▶ **Assignment**
Return an exact copy of the entries, skipping any picture you find.

[Edit difference data]

[Start of section]

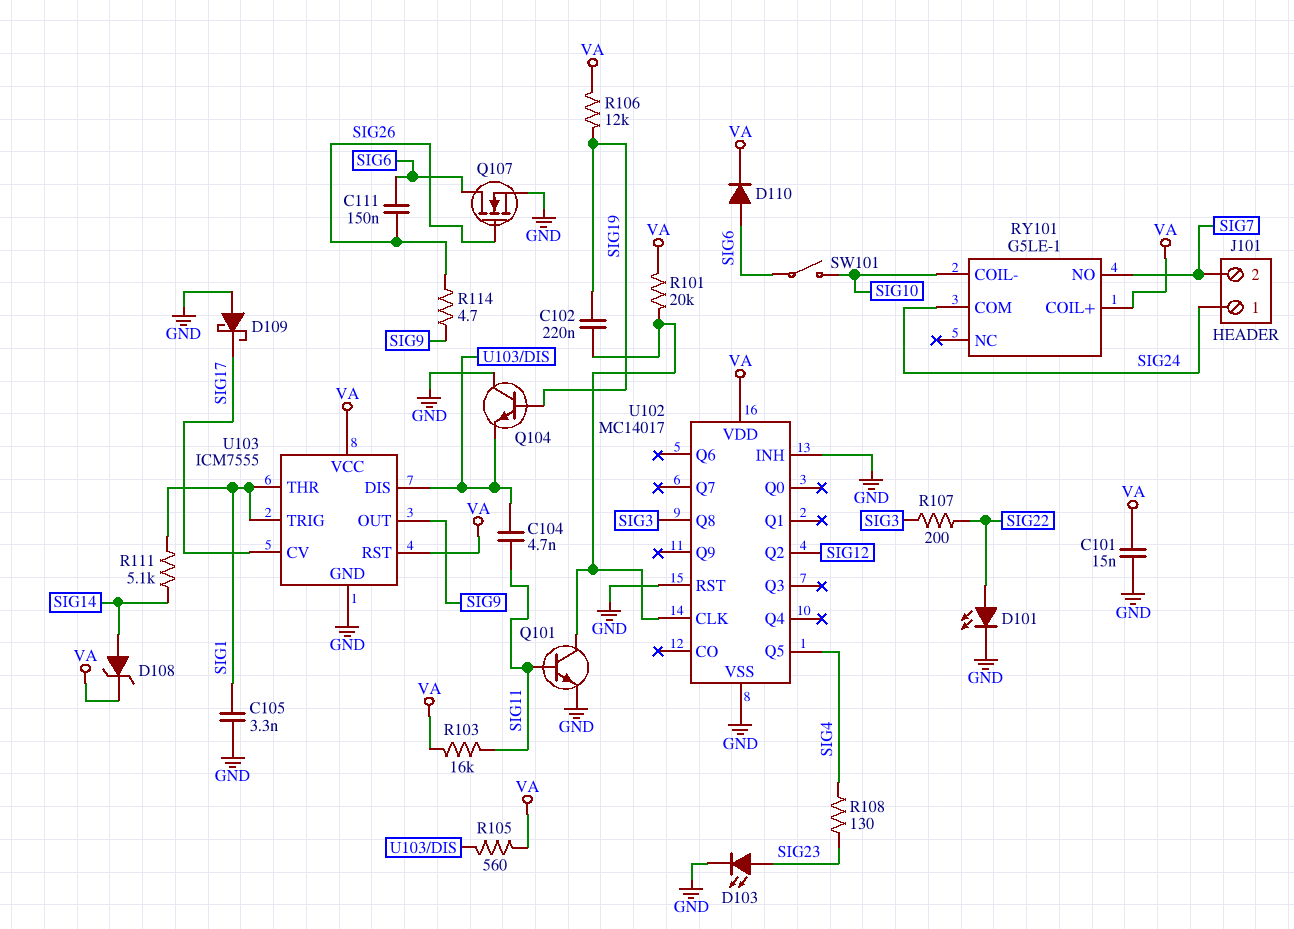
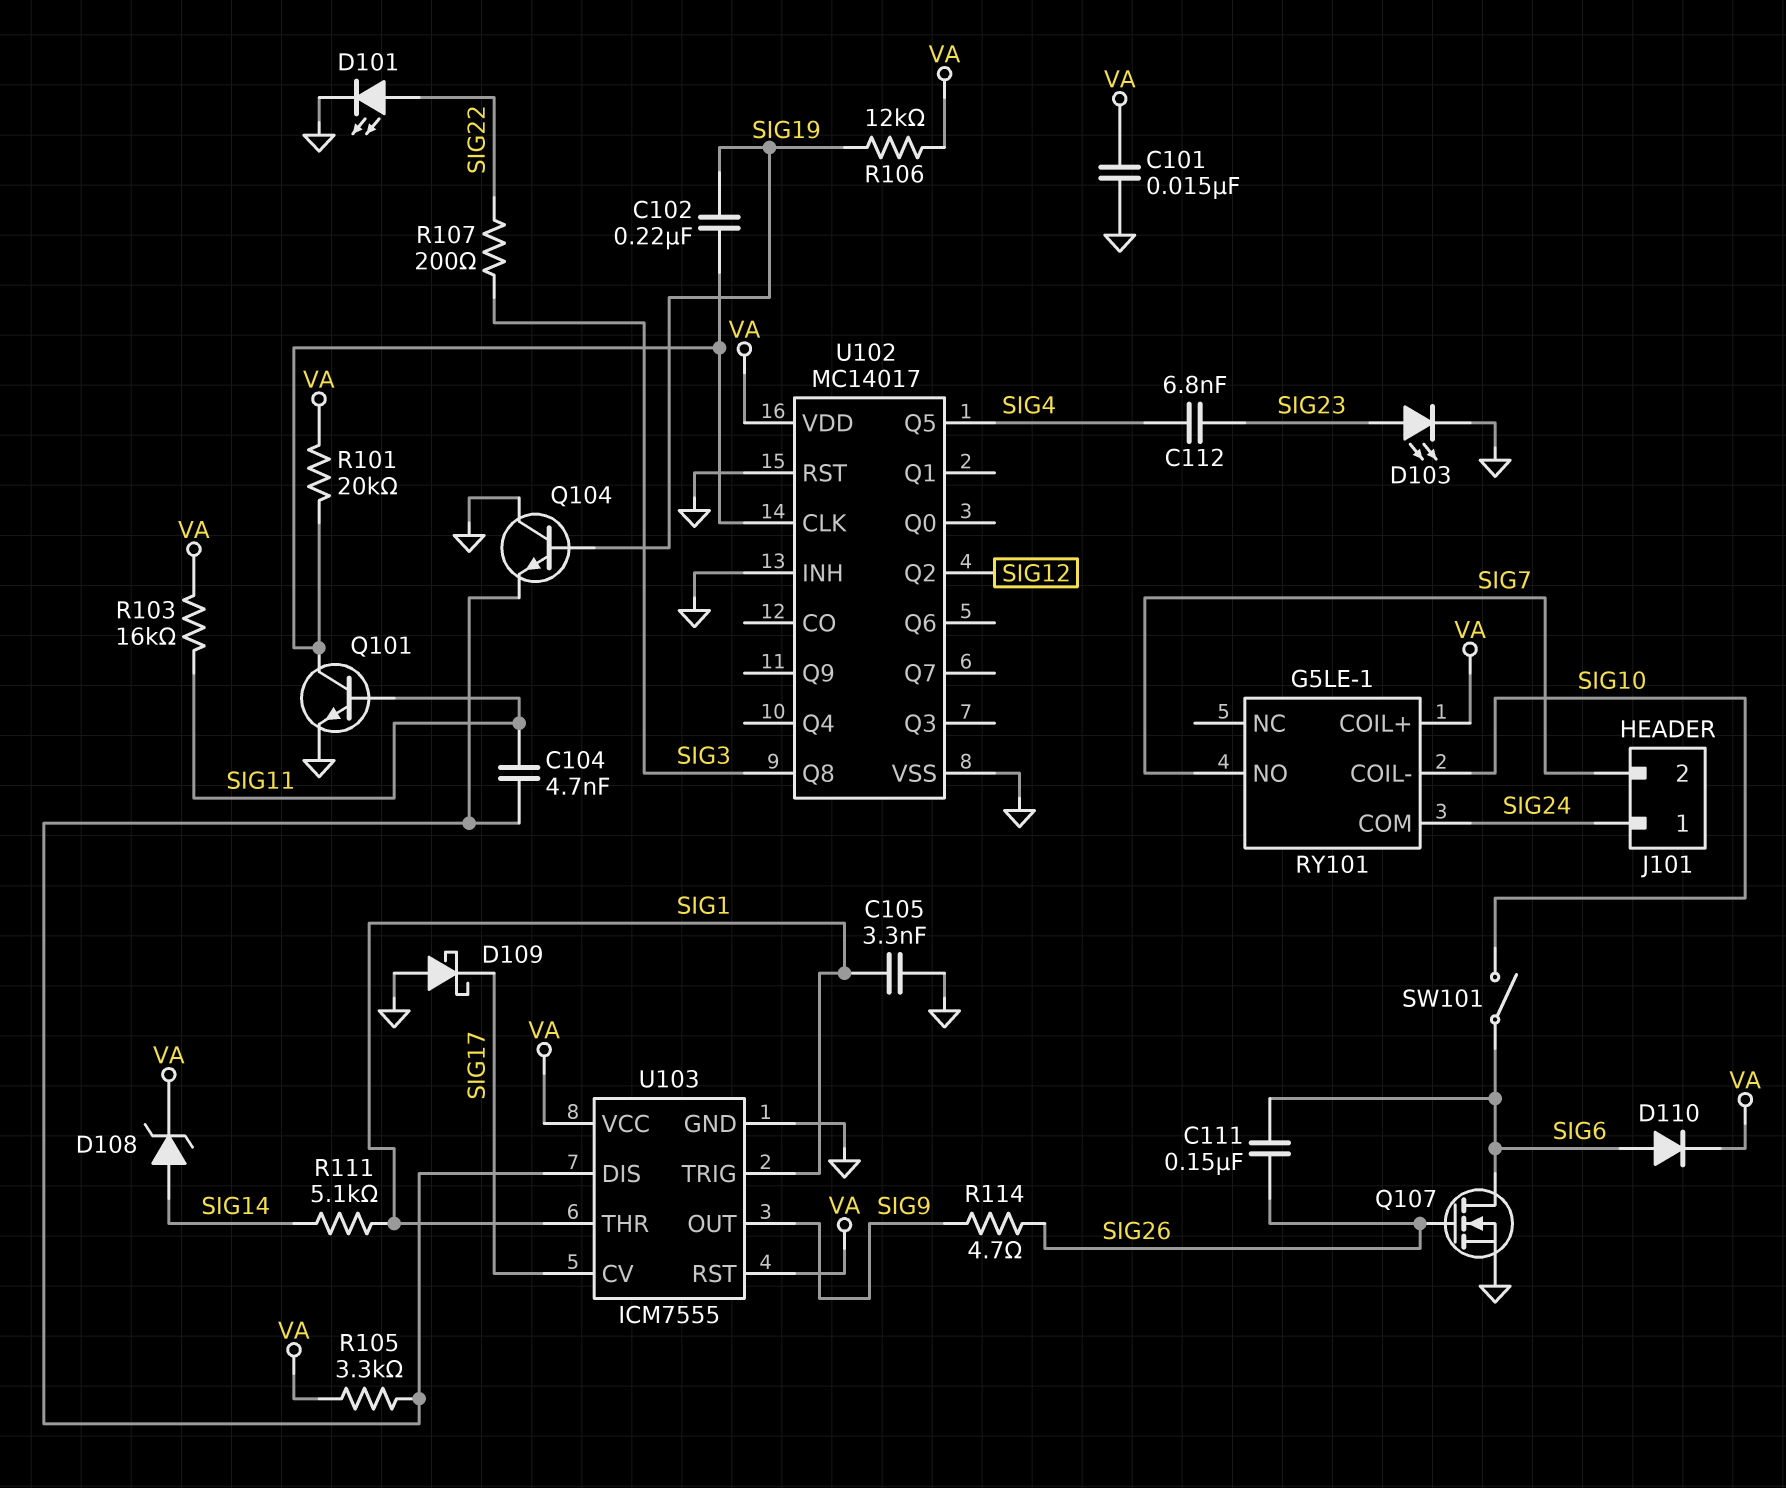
C112: none -> 6.8nF (SIG4, SIG23)
R105: 560 (U103/DIS, VA) -> 3.3k (U103/DIS, VA)
R108: 130 (SIG4, SIG23) -> none

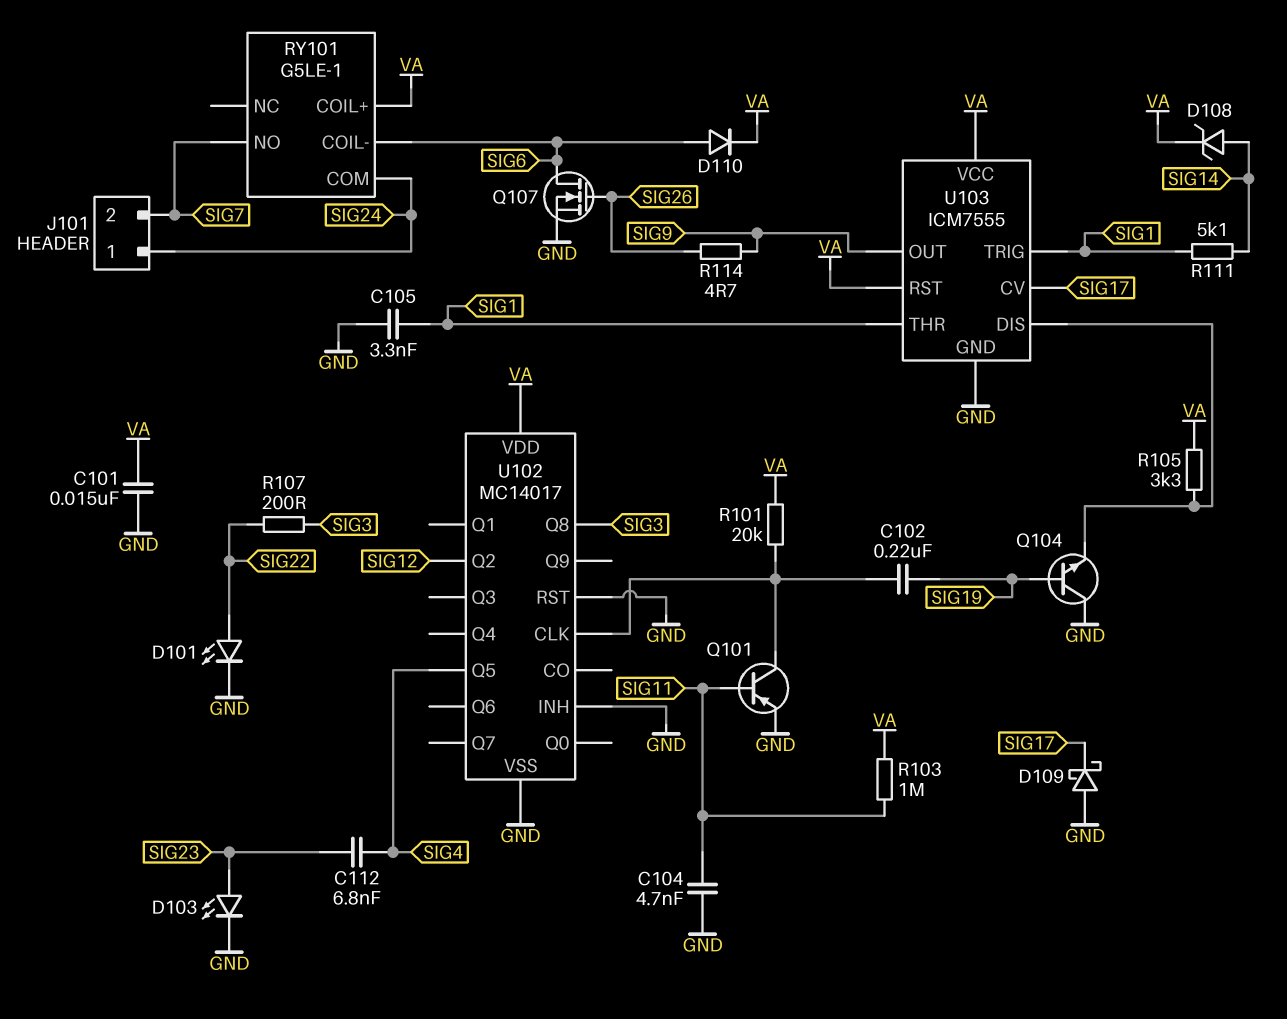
C104: 4.7nF (SIG11, U103/DIS) -> 4.7nF (GND, SIG11)
C111: 150nF (SIG6, SIG26) -> none
Q101: NPN (B SIG11, C U102/CLK, E GND) -> PNP (B SIG11, C U102/CLK, E GND)
R103: 16k (SIG11, VA) -> 1M (SIG11, VA)
R106: 12k (SIG19, VA) -> none
RY101 pin COIL-: SIG10 -> SIG6
SW101: switch (SIG6, SIG10) -> none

[End of section]

▶ **Written answer**
C112: none -> 6.8nF (SIG4, SIG23)
R105: 560 (U103/DIS, VA) -> 3.3k (U103/DIS, VA)
R108: 130 (SIG4, SIG23) -> none

C104: 4.7nF (SIG11, U103/DIS) -> 4.7nF (GND, SIG11)
C111: 150nF (SIG6, SIG26) -> none
Q101: NPN (B SIG11, C U102/CLK, E GND) -> PNP (B SIG11, C U102/CLK, E GND)
R103: 16k (SIG11, VA) -> 1M (SIG11, VA)
R106: 12k (SIG19, VA) -> none
RY101 pin COIL-: SIG10 -> SIG6
SW101: switch (SIG6, SIG10) -> none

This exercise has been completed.